→ Problem requirements:
Look for the line containing "gray triangle: (670, 609)" in the listing below. Retype that line and every subsequent line through the last one, and only those.

→ Given information:
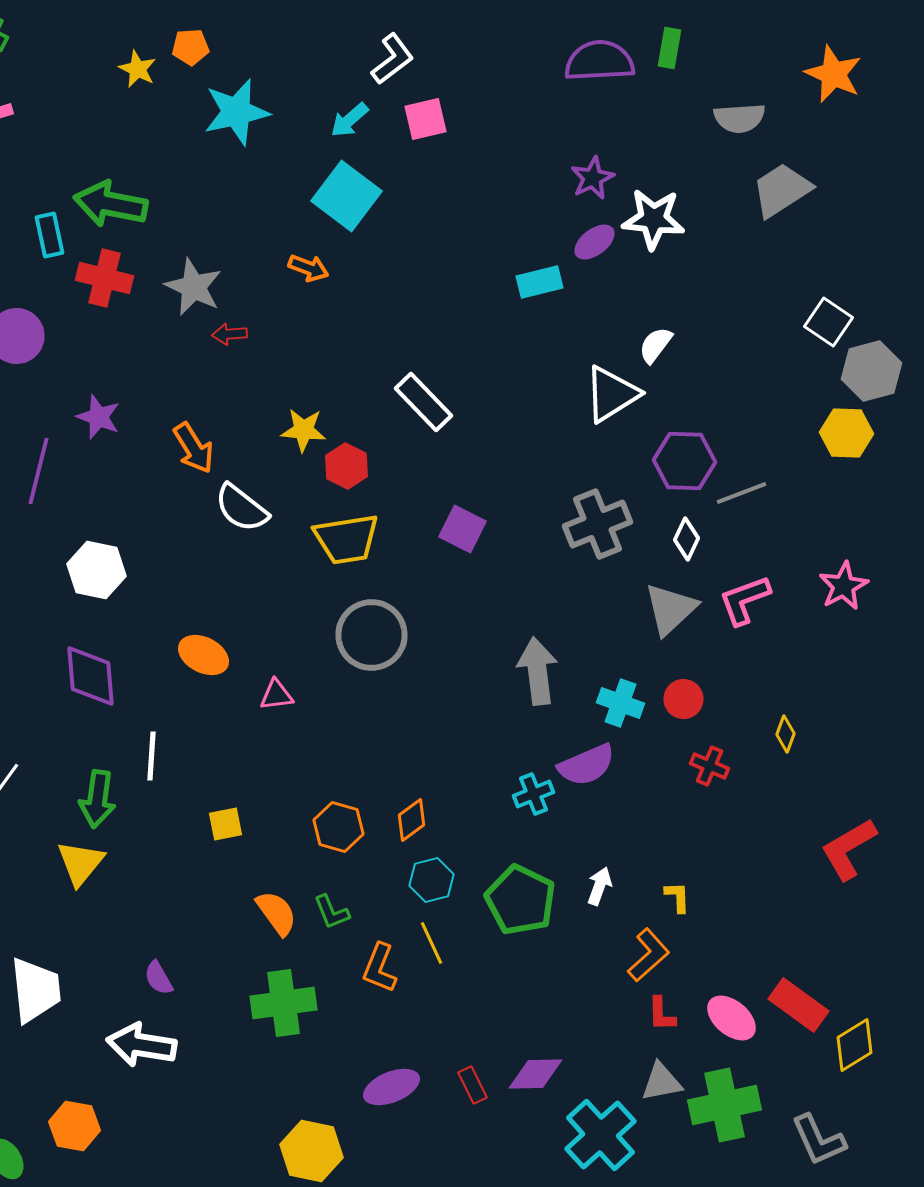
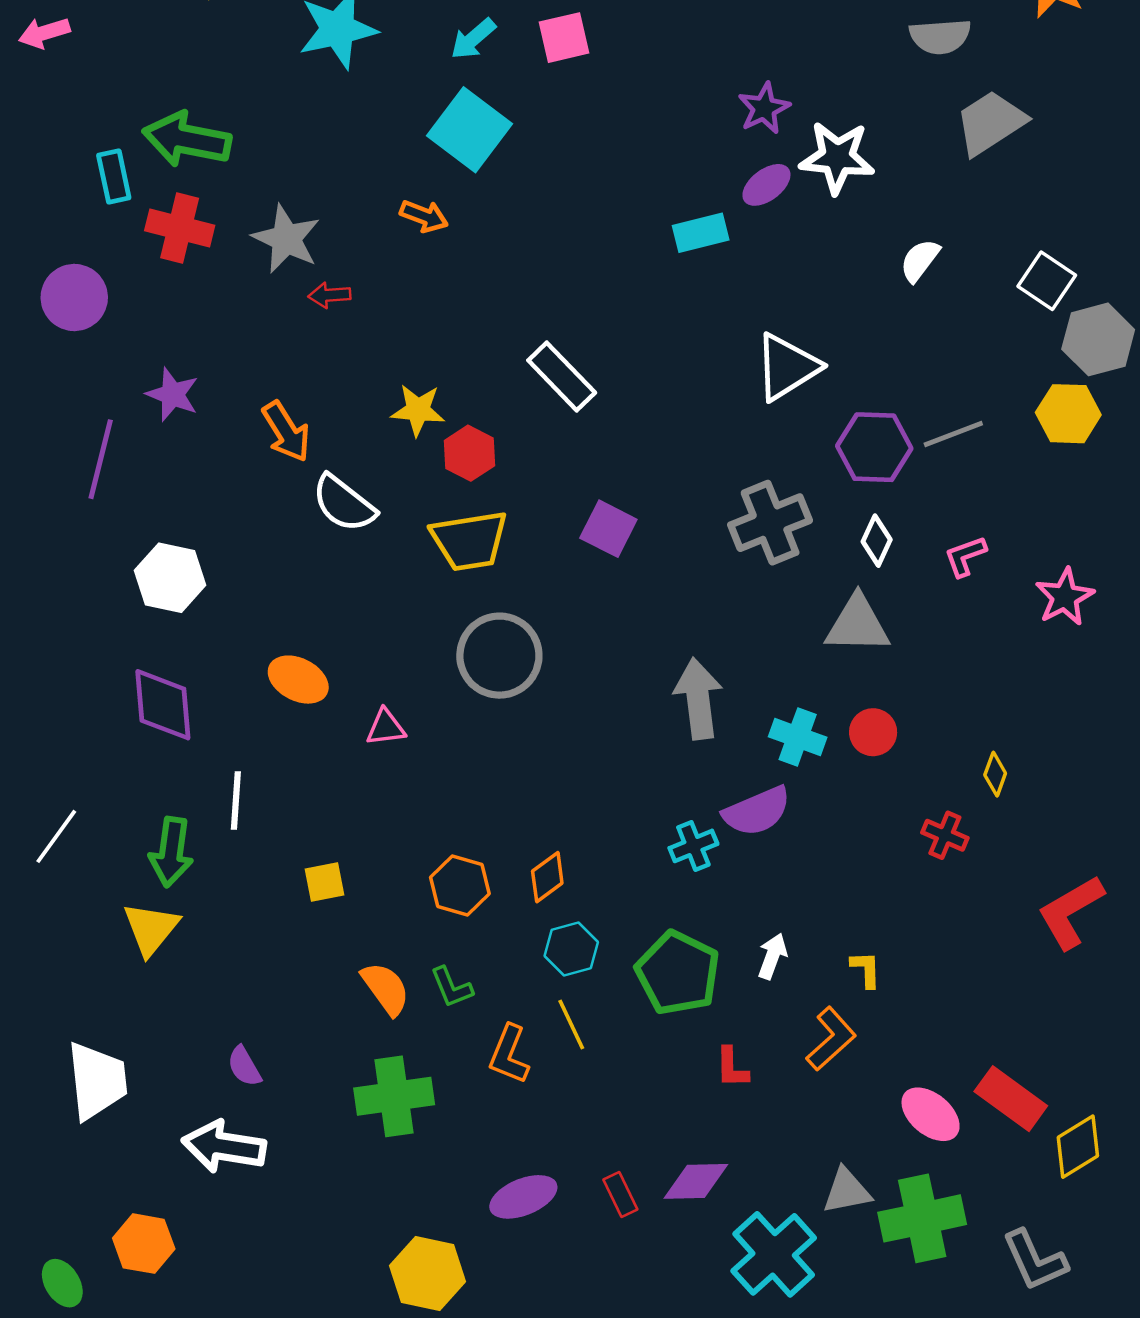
white semicircle: (656, 345) -> (920, 260), moved
gray line: (742, 493) -> (953, 434), moved
pink L-shape: (744, 600) -> (965, 556), moved, size x0.7
gray triangle: (670, 609) -> (857, 624), turned 44
red cross: (710, 766) -> (945, 835), moved
red L-shape: (662, 1014) -> (732, 1068), moved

→ Response to this exercise:
gray triangle: (670, 609) -> (857, 624), turned 44
red cross: (710, 766) -> (945, 835), moved
red L-shape: (662, 1014) -> (732, 1068), moved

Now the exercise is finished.